▶ _To do_: Among the entries below, how many lines include the word "none"? Reply with only the number.

▶ _Material shown_:
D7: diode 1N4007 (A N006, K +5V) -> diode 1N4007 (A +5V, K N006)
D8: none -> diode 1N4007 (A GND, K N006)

* * *

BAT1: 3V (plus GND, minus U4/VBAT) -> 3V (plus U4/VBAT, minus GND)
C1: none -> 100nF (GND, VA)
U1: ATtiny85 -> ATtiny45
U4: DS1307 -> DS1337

▶ _Result for this exercise_: 2